» **Activity**
Report each line of the data below in which "plate" appears.

Collected data:
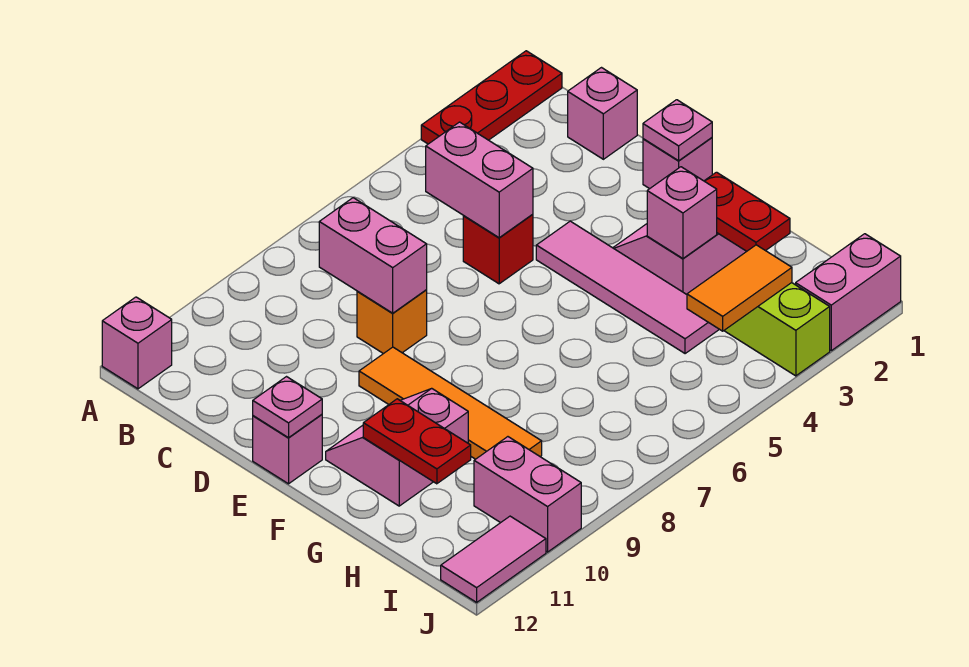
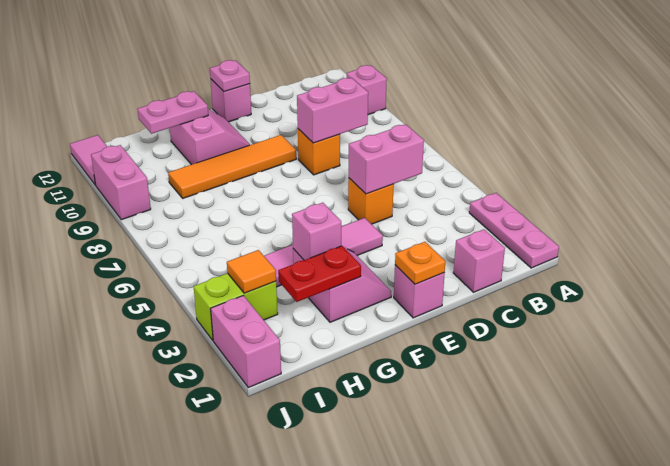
red plate A1:A3 level 1 -> pink plate A1:A3 level 1
pink brick A12 level 1 -> pink brick A10 level 1
red brick D5 level 1 -> orange brick D5 level 1
pink plate E1 level 2 -> orange plate E1 level 2
red plate G11:H11 level 2 -> pink plate G11:H11 level 2
orange tile I3:I4 level 2 -> orange tile I3 level 2
pink brick I10:J10 level 1 -> pink brick J9:J10 level 1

» **Finished exercise**
red plate A1:A3 level 1 -> pink plate A1:A3 level 1
pink plate E1 level 2 -> orange plate E1 level 2
red plate G11:H11 level 2 -> pink plate G11:H11 level 2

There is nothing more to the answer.